**What you need to do:** Return each line of the data below verbatim; pictures are to be left out.
(Data to examine Opens)
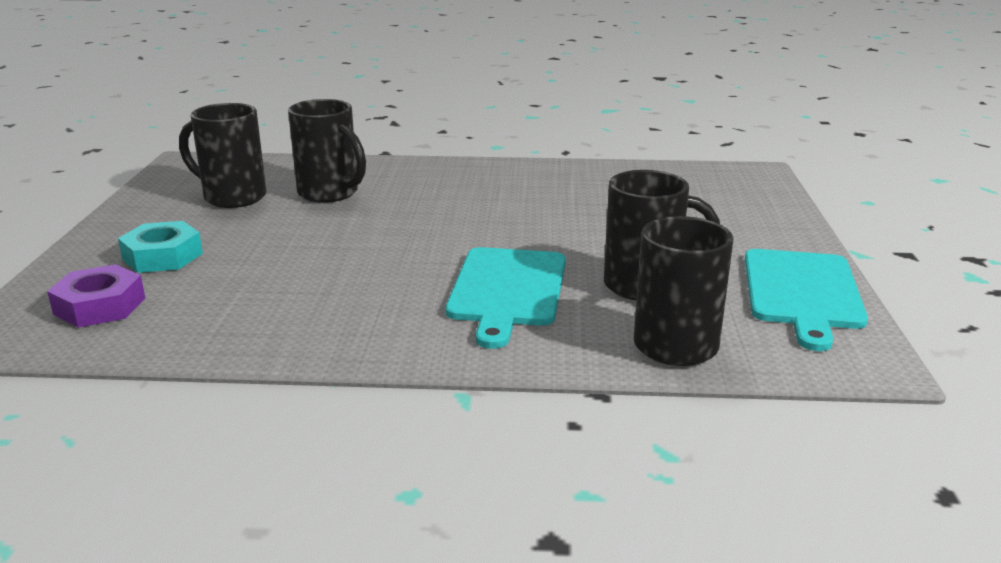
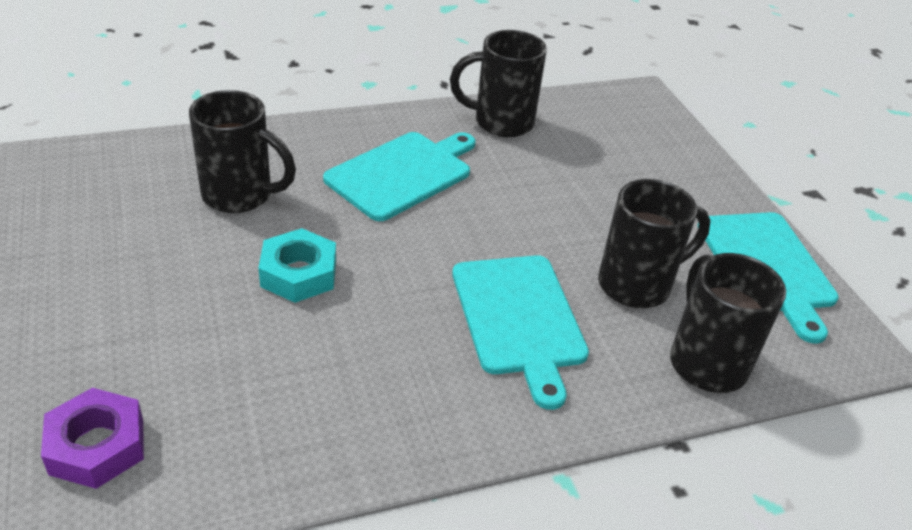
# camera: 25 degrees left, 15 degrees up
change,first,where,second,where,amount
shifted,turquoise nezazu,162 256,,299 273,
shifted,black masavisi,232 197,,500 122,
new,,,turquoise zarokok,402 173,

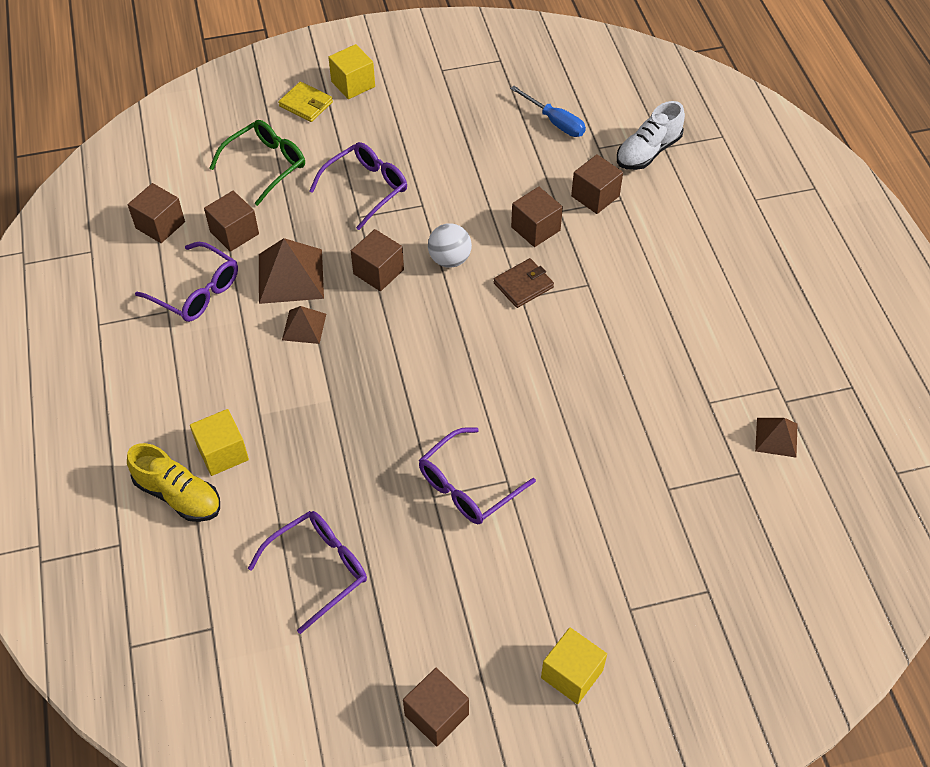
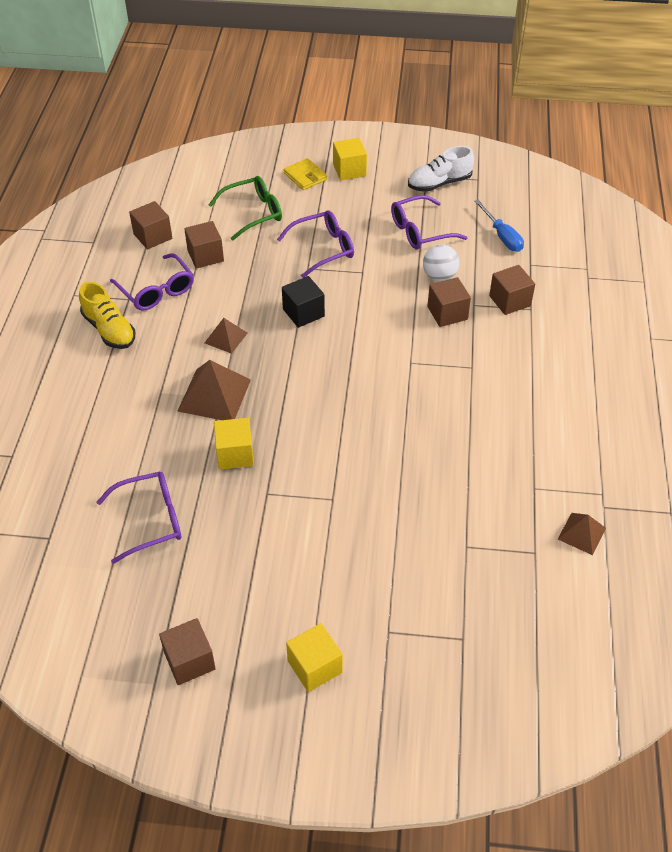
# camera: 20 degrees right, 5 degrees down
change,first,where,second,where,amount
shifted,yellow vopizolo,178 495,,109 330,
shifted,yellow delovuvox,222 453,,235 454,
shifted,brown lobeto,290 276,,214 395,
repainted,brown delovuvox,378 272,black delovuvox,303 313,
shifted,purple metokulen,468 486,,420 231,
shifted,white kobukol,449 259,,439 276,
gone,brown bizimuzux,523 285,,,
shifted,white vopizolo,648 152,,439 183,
(Data to examine Closes)
**Answer for the task:**
# camera: 25 degrees left, 15 degrees up
change,first,where,second,where,amount
shifted,turquoise nezazu,162 256,,299 273,
shifted,black masavisi,232 197,,500 122,
new,,,turquoise zarokok,402 173,

# camera: 20 degrees right, 5 degrees down
change,first,where,second,where,amount
shifted,yellow vopizolo,178 495,,109 330,
shifted,yellow delovuvox,222 453,,235 454,
shifted,brown lobeto,290 276,,214 395,
repainted,brown delovuvox,378 272,black delovuvox,303 313,
shifted,purple metokulen,468 486,,420 231,
shifted,white kobukol,449 259,,439 276,
gone,brown bizimuzux,523 285,,,
shifted,white vopizolo,648 152,,439 183,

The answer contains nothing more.